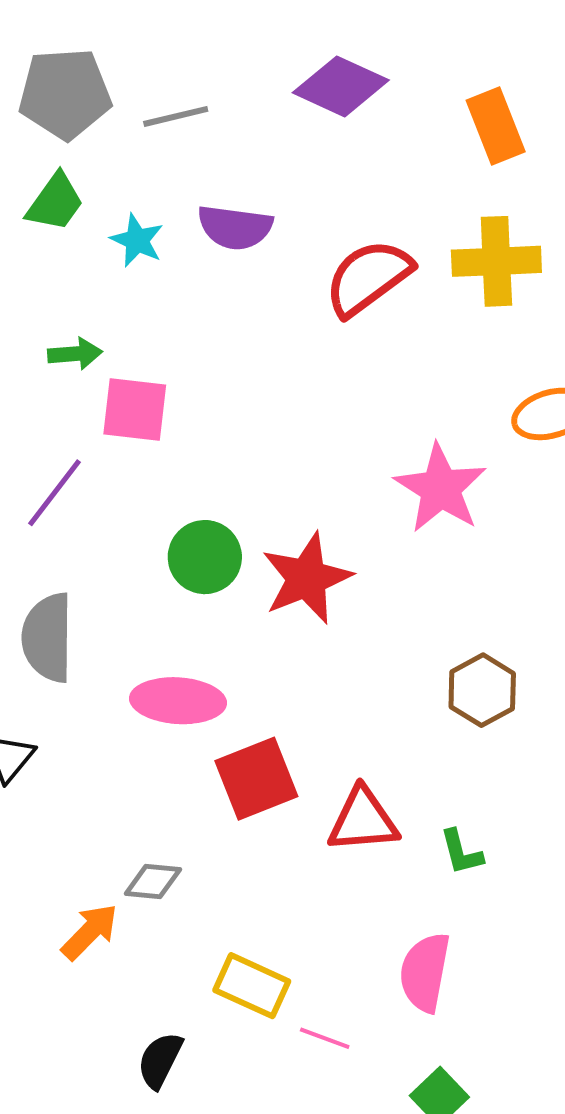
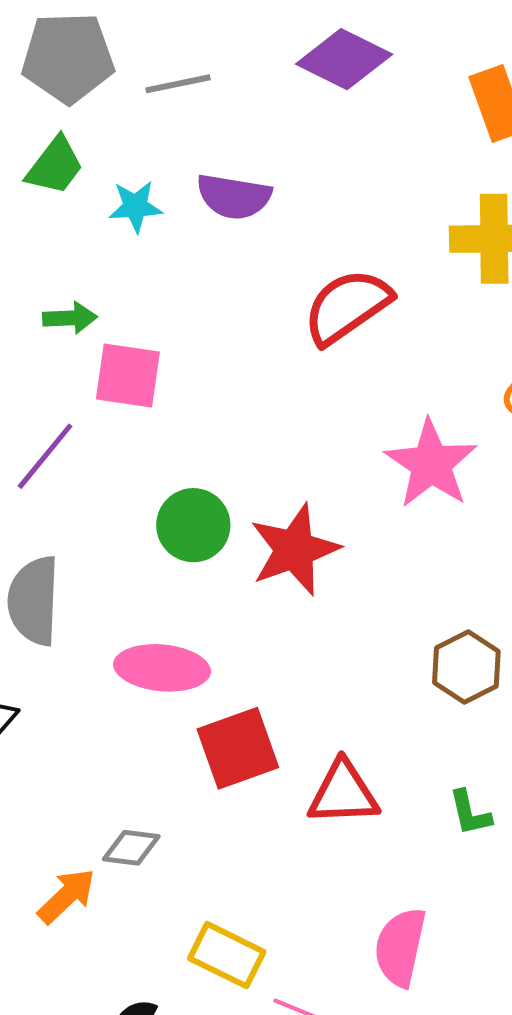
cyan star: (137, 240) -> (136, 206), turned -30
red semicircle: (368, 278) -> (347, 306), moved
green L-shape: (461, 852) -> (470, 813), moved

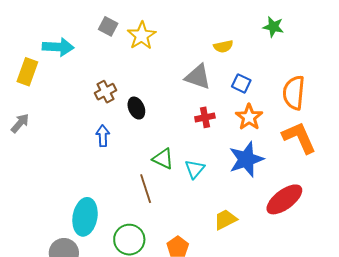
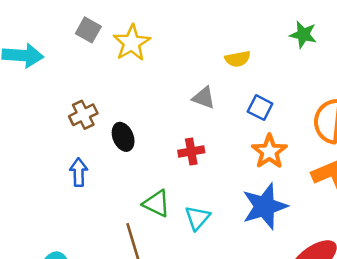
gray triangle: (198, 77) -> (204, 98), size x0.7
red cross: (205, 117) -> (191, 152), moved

**AIM OF THE TASK**
Without any pictures, restate word for word only the lines from the one with "red semicircle: (368, 278)" through the end of the listing.

**SOLUTION BELOW**
red semicircle: (368, 278) -> (347, 306), moved
green L-shape: (461, 852) -> (470, 813), moved

gray triangle: (198, 77) -> (204, 98), size x0.7
red cross: (205, 117) -> (191, 152), moved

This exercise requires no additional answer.